• EXERCISE INSTRUCTIONS
Every line of the data should be retyped with no difference from the original.

<<<<

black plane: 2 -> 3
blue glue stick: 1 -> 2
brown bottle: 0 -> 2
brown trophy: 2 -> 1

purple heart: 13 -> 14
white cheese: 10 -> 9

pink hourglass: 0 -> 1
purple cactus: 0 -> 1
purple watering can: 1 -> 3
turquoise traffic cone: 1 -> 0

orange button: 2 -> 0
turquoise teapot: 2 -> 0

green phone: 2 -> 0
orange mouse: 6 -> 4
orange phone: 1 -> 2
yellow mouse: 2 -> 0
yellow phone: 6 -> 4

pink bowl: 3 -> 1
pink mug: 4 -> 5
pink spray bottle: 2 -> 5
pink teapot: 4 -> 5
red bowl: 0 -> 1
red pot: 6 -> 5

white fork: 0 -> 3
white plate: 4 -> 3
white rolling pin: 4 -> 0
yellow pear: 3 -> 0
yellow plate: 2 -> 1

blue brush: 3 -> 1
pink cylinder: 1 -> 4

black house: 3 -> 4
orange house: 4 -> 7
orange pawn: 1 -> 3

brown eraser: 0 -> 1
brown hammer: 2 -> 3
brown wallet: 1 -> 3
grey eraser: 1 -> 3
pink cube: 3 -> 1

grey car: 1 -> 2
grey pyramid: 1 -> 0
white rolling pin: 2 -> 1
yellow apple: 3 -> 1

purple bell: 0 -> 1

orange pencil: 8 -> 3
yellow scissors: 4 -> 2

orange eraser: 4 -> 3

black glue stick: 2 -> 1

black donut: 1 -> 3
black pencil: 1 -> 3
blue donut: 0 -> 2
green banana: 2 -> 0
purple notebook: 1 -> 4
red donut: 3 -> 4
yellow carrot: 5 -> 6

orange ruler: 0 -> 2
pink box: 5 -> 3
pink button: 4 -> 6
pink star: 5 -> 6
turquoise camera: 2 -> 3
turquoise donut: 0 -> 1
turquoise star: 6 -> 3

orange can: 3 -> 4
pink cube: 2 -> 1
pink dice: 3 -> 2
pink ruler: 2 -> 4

>>>>

• ANSWER TO THE EXERCISE
black plane: 2 -> 3
blue glue stick: 1 -> 2
brown bottle: 0 -> 2
brown trophy: 2 -> 1

purple heart: 13 -> 14
white cheese: 10 -> 9

pink hourglass: 0 -> 1
purple cactus: 0 -> 1
purple watering can: 1 -> 3
turquoise traffic cone: 1 -> 0

orange button: 2 -> 0
turquoise teapot: 2 -> 0

green phone: 2 -> 0
orange mouse: 6 -> 4
orange phone: 1 -> 2
yellow mouse: 2 -> 0
yellow phone: 6 -> 4

pink bowl: 3 -> 1
pink mug: 4 -> 5
pink spray bottle: 2 -> 5
pink teapot: 4 -> 5
red bowl: 0 -> 1
red pot: 6 -> 5

white fork: 0 -> 3
white plate: 4 -> 3
white rolling pin: 4 -> 0
yellow pear: 3 -> 0
yellow plate: 2 -> 1

blue brush: 3 -> 1
pink cylinder: 1 -> 4

black house: 3 -> 4
orange house: 4 -> 7
orange pawn: 1 -> 3

brown eraser: 0 -> 1
brown hammer: 2 -> 3
brown wallet: 1 -> 3
grey eraser: 1 -> 3
pink cube: 3 -> 1

grey car: 1 -> 2
grey pyramid: 1 -> 0
white rolling pin: 2 -> 1
yellow apple: 3 -> 1

purple bell: 0 -> 1

orange pencil: 8 -> 3
yellow scissors: 4 -> 2

orange eraser: 4 -> 3

black glue stick: 2 -> 1

black donut: 1 -> 3
black pencil: 1 -> 3
blue donut: 0 -> 2
green banana: 2 -> 0
purple notebook: 1 -> 4
red donut: 3 -> 4
yellow carrot: 5 -> 6

orange ruler: 0 -> 2
pink box: 5 -> 3
pink button: 4 -> 6
pink star: 5 -> 6
turquoise camera: 2 -> 3
turquoise donut: 0 -> 1
turquoise star: 6 -> 3

orange can: 3 -> 4
pink cube: 2 -> 1
pink dice: 3 -> 2
pink ruler: 2 -> 4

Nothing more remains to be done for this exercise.